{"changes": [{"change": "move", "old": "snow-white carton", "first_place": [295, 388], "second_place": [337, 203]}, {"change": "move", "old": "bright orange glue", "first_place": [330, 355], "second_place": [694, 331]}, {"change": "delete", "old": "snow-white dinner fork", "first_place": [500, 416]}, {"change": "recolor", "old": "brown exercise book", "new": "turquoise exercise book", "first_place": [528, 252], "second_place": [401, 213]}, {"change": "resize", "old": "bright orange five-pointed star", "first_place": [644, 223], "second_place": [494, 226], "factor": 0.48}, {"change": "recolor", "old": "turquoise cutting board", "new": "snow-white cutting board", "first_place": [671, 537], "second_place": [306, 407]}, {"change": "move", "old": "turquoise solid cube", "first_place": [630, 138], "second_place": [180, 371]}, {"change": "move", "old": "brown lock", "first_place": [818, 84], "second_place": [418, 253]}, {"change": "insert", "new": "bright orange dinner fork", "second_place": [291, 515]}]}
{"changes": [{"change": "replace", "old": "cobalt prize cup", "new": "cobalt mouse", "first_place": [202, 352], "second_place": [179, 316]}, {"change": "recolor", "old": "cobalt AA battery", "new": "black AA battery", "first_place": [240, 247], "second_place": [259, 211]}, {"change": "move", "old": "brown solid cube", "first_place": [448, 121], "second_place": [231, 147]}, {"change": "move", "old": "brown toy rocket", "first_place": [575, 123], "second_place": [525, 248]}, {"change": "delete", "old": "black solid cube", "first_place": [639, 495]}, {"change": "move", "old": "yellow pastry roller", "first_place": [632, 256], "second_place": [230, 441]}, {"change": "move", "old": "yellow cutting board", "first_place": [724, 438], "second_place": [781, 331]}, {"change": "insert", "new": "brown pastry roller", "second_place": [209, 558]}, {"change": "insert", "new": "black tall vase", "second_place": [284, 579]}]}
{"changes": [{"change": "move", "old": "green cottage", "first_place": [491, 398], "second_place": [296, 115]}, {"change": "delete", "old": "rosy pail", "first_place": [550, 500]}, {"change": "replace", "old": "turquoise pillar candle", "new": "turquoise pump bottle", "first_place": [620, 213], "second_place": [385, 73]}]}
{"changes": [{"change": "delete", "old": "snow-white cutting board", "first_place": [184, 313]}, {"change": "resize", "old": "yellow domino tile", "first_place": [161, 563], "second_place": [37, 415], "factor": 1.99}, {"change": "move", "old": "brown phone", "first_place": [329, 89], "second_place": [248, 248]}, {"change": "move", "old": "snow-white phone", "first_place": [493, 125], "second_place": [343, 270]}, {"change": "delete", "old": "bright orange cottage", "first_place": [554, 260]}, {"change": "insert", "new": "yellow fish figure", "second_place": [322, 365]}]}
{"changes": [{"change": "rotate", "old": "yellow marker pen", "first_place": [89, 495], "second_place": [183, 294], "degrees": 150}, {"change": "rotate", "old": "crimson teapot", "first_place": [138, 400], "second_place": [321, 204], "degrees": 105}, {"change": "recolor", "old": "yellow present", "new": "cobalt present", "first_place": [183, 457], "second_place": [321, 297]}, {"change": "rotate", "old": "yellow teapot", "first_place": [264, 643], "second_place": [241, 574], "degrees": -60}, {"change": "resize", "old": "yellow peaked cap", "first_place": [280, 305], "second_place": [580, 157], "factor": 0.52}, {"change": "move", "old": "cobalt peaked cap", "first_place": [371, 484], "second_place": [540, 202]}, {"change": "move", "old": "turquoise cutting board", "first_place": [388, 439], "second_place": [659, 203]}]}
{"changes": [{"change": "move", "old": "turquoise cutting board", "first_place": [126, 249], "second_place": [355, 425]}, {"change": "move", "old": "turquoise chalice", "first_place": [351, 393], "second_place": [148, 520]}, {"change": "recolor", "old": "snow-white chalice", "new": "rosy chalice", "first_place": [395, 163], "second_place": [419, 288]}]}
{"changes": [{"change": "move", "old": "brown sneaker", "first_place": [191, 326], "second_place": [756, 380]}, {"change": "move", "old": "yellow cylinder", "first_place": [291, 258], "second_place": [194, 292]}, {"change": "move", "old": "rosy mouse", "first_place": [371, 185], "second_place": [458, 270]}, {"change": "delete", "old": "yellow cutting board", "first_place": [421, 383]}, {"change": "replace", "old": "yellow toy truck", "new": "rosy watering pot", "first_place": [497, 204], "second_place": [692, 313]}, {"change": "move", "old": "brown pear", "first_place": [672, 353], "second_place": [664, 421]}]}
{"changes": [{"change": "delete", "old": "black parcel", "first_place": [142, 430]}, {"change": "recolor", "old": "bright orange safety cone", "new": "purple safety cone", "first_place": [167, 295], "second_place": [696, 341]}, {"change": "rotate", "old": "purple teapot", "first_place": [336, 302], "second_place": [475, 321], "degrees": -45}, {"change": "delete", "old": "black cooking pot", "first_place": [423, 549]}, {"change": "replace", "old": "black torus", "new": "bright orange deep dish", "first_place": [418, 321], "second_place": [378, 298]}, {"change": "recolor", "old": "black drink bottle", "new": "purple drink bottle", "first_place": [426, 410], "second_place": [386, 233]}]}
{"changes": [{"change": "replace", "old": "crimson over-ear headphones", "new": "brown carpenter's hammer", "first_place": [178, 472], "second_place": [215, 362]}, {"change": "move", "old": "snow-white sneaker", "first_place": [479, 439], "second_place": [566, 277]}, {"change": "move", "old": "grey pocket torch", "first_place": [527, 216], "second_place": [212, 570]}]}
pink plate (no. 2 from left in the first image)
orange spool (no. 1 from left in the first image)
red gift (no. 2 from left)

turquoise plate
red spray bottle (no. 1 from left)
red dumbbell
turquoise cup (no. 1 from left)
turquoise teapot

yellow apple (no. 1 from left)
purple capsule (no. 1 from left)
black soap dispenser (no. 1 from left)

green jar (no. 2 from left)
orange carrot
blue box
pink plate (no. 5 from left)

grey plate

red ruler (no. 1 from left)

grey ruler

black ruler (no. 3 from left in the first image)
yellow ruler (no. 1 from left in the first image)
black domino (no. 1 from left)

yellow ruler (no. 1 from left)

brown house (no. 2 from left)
= = = = = = =
Problem statement. Make an exact copy of all the entries above.

Answer to this task.
{"changes": [{"change": "move", "old": "snow-white carton", "first_place": [295, 388], "second_place": [337, 203]}, {"change": "move", "old": "bright orange glue", "first_place": [330, 355], "second_place": [694, 331]}, {"change": "delete", "old": "snow-white dinner fork", "first_place": [500, 416]}, {"change": "recolor", "old": "brown exercise book", "new": "turquoise exercise book", "first_place": [528, 252], "second_place": [401, 213]}, {"change": "resize", "old": "bright orange five-pointed star", "first_place": [644, 223], "second_place": [494, 226], "factor": 0.48}, {"change": "recolor", "old": "turquoise cutting board", "new": "snow-white cutting board", "first_place": [671, 537], "second_place": [306, 407]}, {"change": "move", "old": "turquoise solid cube", "first_place": [630, 138], "second_place": [180, 371]}, {"change": "move", "old": "brown lock", "first_place": [818, 84], "second_place": [418, 253]}, {"change": "insert", "new": "bright orange dinner fork", "second_place": [291, 515]}]}
{"changes": [{"change": "replace", "old": "cobalt prize cup", "new": "cobalt mouse", "first_place": [202, 352], "second_place": [179, 316]}, {"change": "recolor", "old": "cobalt AA battery", "new": "black AA battery", "first_place": [240, 247], "second_place": [259, 211]}, {"change": "move", "old": "brown solid cube", "first_place": [448, 121], "second_place": [231, 147]}, {"change": "move", "old": "brown toy rocket", "first_place": [575, 123], "second_place": [525, 248]}, {"change": "delete", "old": "black solid cube", "first_place": [639, 495]}, {"change": "move", "old": "yellow pastry roller", "first_place": [632, 256], "second_place": [230, 441]}, {"change": "move", "old": "yellow cutting board", "first_place": [724, 438], "second_place": [781, 331]}, {"change": "insert", "new": "brown pastry roller", "second_place": [209, 558]}, {"change": "insert", "new": "black tall vase", "second_place": [284, 579]}]}
{"changes": [{"change": "move", "old": "green cottage", "first_place": [491, 398], "second_place": [296, 115]}, {"change": "delete", "old": "rosy pail", "first_place": [550, 500]}, {"change": "replace", "old": "turquoise pillar candle", "new": "turquoise pump bottle", "first_place": [620, 213], "second_place": [385, 73]}]}
{"changes": [{"change": "delete", "old": "snow-white cutting board", "first_place": [184, 313]}, {"change": "resize", "old": "yellow domino tile", "first_place": [161, 563], "second_place": [37, 415], "factor": 1.99}, {"change": "move", "old": "brown phone", "first_place": [329, 89], "second_place": [248, 248]}, {"change": "move", "old": "snow-white phone", "first_place": [493, 125], "second_place": [343, 270]}, {"change": "delete", "old": "bright orange cottage", "first_place": [554, 260]}, {"change": "insert", "new": "yellow fish figure", "second_place": [322, 365]}]}
{"changes": [{"change": "rotate", "old": "yellow marker pen", "first_place": [89, 495], "second_place": [183, 294], "degrees": 150}, {"change": "rotate", "old": "crimson teapot", "first_place": [138, 400], "second_place": [321, 204], "degrees": 105}, {"change": "recolor", "old": "yellow present", "new": "cobalt present", "first_place": [183, 457], "second_place": [321, 297]}, {"change": "rotate", "old": "yellow teapot", "first_place": [264, 643], "second_place": [241, 574], "degrees": -60}, {"change": "resize", "old": "yellow peaked cap", "first_place": [280, 305], "second_place": [580, 157], "factor": 0.52}, {"change": "move", "old": "cobalt peaked cap", "first_place": [371, 484], "second_place": [540, 202]}, {"change": "move", "old": "turquoise cutting board", "first_place": [388, 439], "second_place": [659, 203]}]}
{"changes": [{"change": "move", "old": "turquoise cutting board", "first_place": [126, 249], "second_place": [355, 425]}, {"change": "move", "old": "turquoise chalice", "first_place": [351, 393], "second_place": [148, 520]}, {"change": "recolor", "old": "snow-white chalice", "new": "rosy chalice", "first_place": [395, 163], "second_place": [419, 288]}]}
{"changes": [{"change": "move", "old": "brown sneaker", "first_place": [191, 326], "second_place": [756, 380]}, {"change": "move", "old": "yellow cylinder", "first_place": [291, 258], "second_place": [194, 292]}, {"change": "move", "old": "rosy mouse", "first_place": [371, 185], "second_place": [458, 270]}, {"change": "delete", "old": "yellow cutting board", "first_place": [421, 383]}, {"change": "replace", "old": "yellow toy truck", "new": "rosy watering pot", "first_place": [497, 204], "second_place": [692, 313]}, {"change": "move", "old": "brown pear", "first_place": [672, 353], "second_place": [664, 421]}]}
{"changes": [{"change": "delete", "old": "black parcel", "first_place": [142, 430]}, {"change": "recolor", "old": "bright orange safety cone", "new": "purple safety cone", "first_place": [167, 295], "second_place": [696, 341]}, {"change": "rotate", "old": "purple teapot", "first_place": [336, 302], "second_place": [475, 321], "degrees": -45}, {"change": "delete", "old": "black cooking pot", "first_place": [423, 549]}, {"change": "replace", "old": "black torus", "new": "bright orange deep dish", "first_place": [418, 321], "second_place": [378, 298]}, {"change": "recolor", "old": "black drink bottle", "new": "purple drink bottle", "first_place": [426, 410], "second_place": [386, 233]}]}
{"changes": [{"change": "replace", "old": "crimson over-ear headphones", "new": "brown carpenter's hammer", "first_place": [178, 472], "second_place": [215, 362]}, {"change": "move", "old": "snow-white sneaker", "first_place": [479, 439], "second_place": [566, 277]}, {"change": "move", "old": "grey pocket torch", "first_place": [527, 216], "second_place": [212, 570]}]}
pink plate (no. 2 from left in the first image)
orange spool (no. 1 from left in the first image)
red gift (no. 2 from left)

turquoise plate
red spray bottle (no. 1 from left)
red dumbbell
turquoise cup (no. 1 from left)
turquoise teapot

yellow apple (no. 1 from left)
purple capsule (no. 1 from left)
black soap dispenser (no. 1 from left)

green jar (no. 2 from left)
orange carrot
blue box
pink plate (no. 5 from left)

grey plate

red ruler (no. 1 from left)

grey ruler

black ruler (no. 3 from left in the first image)
yellow ruler (no. 1 from left in the first image)
black domino (no. 1 from left)

yellow ruler (no. 1 from left)

brown house (no. 2 from left)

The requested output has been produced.